_Data shown:_
-------------------------

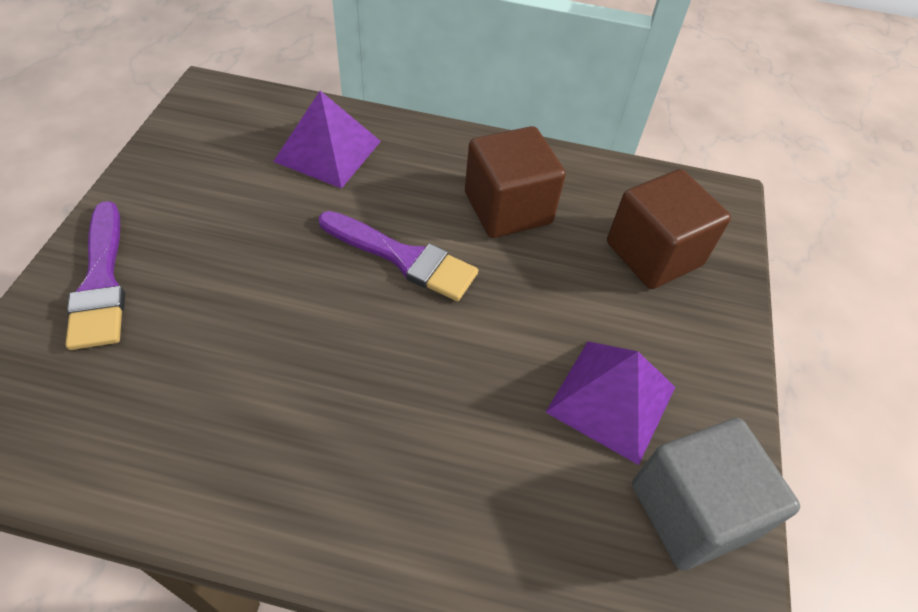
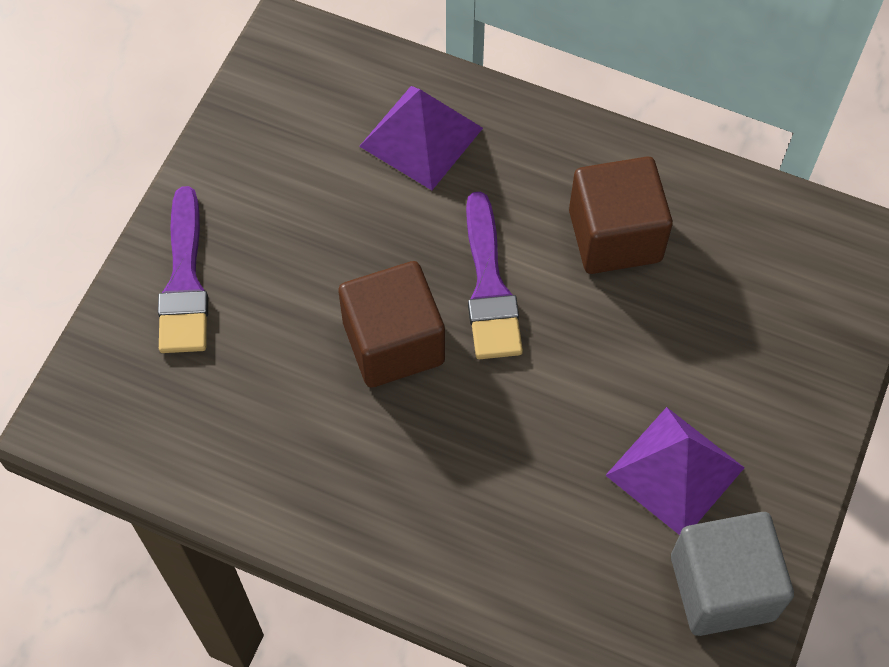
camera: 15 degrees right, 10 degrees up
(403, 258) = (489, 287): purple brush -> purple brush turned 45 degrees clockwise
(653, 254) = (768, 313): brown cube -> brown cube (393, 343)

-------------------------

Read the listing line by line, and copy each line in which the word "degrees" is found.

_Answer box:_
camera: 15 degrees right, 10 degrees up
(403, 258) = (489, 287): purple brush -> purple brush turned 45 degrees clockwise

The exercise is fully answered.